● **Task goal**: Where does the string "image" appear? Copy every line of the entries below that holds it.

╭─ Records to process

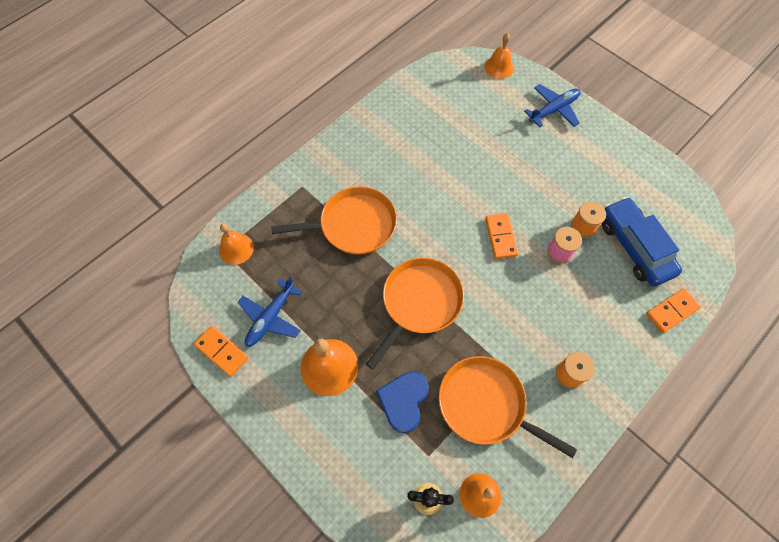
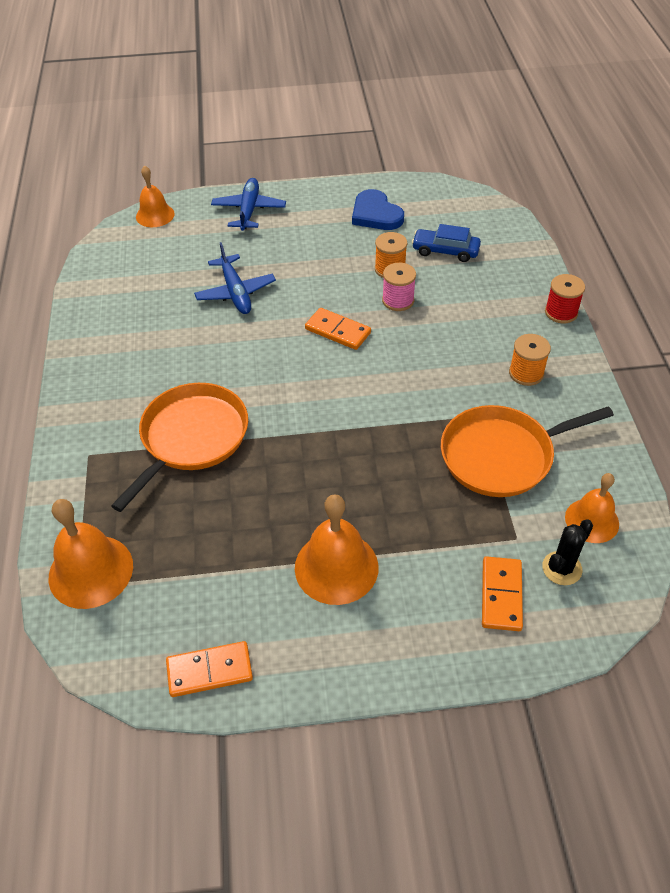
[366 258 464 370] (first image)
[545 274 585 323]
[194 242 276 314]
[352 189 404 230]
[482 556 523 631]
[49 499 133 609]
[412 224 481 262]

╰─
╭─ Records to process

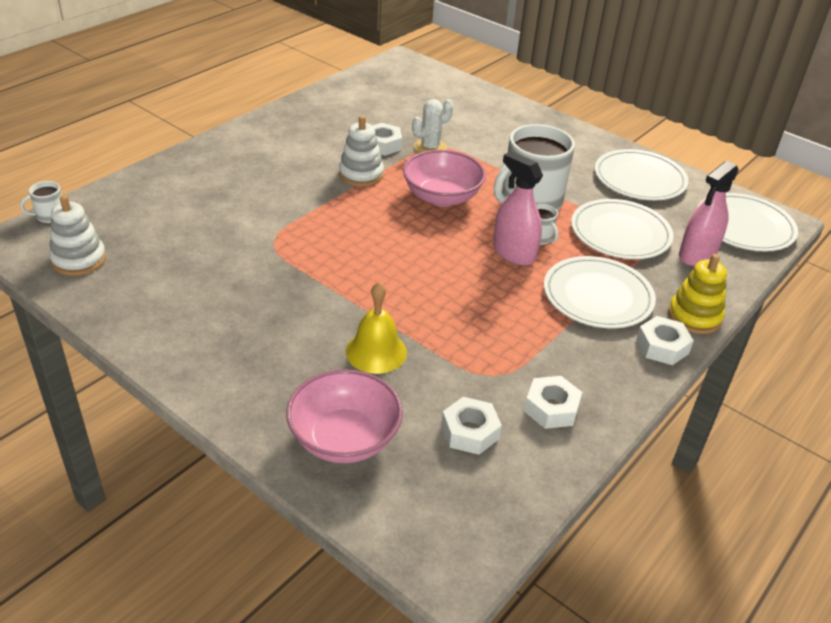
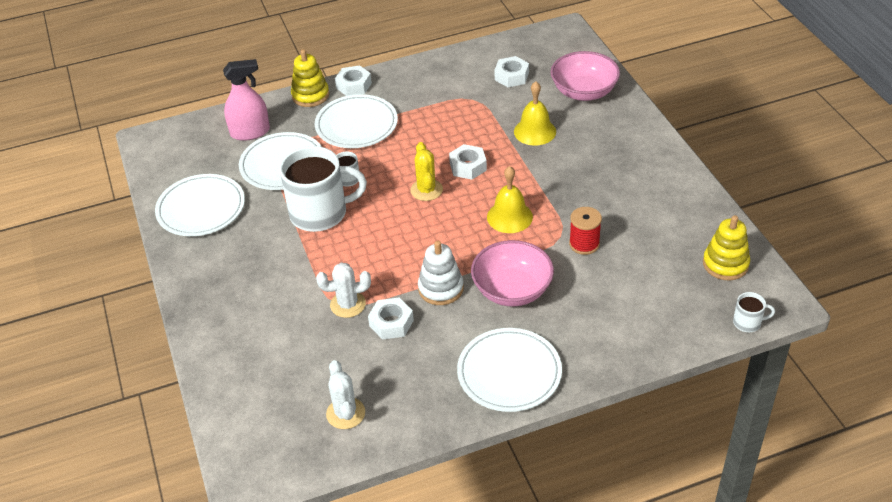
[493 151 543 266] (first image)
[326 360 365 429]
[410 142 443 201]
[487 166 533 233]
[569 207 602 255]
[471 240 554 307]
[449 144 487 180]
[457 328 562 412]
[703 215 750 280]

╰─

● **Expected answer**:
[366 258 464 370] (first image)
[493 151 543 266] (first image)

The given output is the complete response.